§ **WORK REQUEST**:
Take the data from its first line. Print each line exactly until the line containing "(356, 245) = (262, 317): yellow" has been printed too.

§ **RECORDS SHOWN**:

───

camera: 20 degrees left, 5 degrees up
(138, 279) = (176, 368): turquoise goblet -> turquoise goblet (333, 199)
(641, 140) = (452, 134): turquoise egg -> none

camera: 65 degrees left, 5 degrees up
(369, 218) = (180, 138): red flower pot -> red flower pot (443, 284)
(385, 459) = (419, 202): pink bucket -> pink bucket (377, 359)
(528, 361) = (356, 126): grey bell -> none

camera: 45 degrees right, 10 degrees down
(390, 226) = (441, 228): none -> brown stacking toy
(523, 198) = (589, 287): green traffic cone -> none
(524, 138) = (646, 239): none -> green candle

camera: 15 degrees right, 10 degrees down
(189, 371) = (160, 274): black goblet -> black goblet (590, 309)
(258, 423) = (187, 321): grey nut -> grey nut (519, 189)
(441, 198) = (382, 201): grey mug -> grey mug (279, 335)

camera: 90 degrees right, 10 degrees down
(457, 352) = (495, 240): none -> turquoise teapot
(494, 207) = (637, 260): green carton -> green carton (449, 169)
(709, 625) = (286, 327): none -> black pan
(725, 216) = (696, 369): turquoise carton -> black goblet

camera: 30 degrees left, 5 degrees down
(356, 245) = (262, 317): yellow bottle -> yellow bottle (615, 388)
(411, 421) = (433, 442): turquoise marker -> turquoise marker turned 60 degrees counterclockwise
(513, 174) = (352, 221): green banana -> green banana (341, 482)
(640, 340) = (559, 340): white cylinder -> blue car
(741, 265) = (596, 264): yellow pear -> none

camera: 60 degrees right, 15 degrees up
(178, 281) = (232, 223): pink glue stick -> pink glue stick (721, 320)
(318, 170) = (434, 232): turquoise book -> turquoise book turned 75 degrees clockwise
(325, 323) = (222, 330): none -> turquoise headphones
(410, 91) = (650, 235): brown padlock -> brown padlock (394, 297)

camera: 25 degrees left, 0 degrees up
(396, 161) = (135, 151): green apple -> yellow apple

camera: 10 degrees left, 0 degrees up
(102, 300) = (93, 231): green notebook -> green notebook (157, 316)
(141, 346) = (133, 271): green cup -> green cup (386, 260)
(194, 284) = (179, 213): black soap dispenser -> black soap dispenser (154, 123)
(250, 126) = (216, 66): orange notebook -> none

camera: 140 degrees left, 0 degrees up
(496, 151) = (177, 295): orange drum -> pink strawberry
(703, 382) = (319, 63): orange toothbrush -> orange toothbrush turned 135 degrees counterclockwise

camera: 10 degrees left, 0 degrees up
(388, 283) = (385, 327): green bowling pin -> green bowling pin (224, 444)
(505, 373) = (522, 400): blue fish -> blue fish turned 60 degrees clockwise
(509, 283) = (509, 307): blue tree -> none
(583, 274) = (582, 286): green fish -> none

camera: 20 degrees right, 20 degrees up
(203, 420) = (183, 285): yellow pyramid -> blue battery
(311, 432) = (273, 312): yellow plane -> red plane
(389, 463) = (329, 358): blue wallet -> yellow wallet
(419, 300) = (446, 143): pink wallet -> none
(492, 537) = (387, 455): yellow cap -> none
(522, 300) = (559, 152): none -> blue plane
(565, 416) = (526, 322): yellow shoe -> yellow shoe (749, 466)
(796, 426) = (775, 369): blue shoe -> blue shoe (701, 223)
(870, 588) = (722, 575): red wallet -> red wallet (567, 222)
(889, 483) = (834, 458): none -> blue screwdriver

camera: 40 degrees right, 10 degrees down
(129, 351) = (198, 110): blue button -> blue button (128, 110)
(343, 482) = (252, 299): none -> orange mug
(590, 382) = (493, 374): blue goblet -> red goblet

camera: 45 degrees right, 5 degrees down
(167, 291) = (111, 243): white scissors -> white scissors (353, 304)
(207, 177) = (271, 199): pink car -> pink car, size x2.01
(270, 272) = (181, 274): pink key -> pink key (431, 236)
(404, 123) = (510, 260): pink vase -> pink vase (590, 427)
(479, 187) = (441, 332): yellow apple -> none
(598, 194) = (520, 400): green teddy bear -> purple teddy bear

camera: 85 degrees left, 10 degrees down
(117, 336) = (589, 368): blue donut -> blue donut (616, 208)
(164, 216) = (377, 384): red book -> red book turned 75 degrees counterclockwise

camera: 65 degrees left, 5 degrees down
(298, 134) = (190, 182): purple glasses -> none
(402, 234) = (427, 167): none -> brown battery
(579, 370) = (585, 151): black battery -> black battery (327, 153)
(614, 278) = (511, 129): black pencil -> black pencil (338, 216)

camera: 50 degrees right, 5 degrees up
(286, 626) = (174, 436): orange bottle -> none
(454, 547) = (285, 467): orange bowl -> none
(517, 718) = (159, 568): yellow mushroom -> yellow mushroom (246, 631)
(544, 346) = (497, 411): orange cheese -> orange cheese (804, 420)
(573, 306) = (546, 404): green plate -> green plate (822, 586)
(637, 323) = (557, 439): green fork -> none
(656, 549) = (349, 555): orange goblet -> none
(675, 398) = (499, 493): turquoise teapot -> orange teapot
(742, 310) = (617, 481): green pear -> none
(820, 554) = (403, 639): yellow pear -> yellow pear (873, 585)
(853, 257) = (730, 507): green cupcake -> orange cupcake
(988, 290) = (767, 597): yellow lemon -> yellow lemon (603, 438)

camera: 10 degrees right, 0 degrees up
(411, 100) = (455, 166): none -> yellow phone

───

§ **OUTPUT OF THE EXERCISE**:
camera: 20 degrees left, 5 degrees up
(138, 279) = (176, 368): turquoise goblet -> turquoise goblet (333, 199)
(641, 140) = (452, 134): turquoise egg -> none

camera: 65 degrees left, 5 degrees up
(369, 218) = (180, 138): red flower pot -> red flower pot (443, 284)
(385, 459) = (419, 202): pink bucket -> pink bucket (377, 359)
(528, 361) = (356, 126): grey bell -> none

camera: 45 degrees right, 10 degrees down
(390, 226) = (441, 228): none -> brown stacking toy
(523, 198) = (589, 287): green traffic cone -> none
(524, 138) = (646, 239): none -> green candle

camera: 15 degrees right, 10 degrees down
(189, 371) = (160, 274): black goblet -> black goblet (590, 309)
(258, 423) = (187, 321): grey nut -> grey nut (519, 189)
(441, 198) = (382, 201): grey mug -> grey mug (279, 335)

camera: 90 degrees right, 10 degrees down
(457, 352) = (495, 240): none -> turquoise teapot
(494, 207) = (637, 260): green carton -> green carton (449, 169)
(709, 625) = (286, 327): none -> black pan
(725, 216) = (696, 369): turquoise carton -> black goblet

camera: 30 degrees left, 5 degrees down
(356, 245) = (262, 317): yellow bottle -> yellow bottle (615, 388)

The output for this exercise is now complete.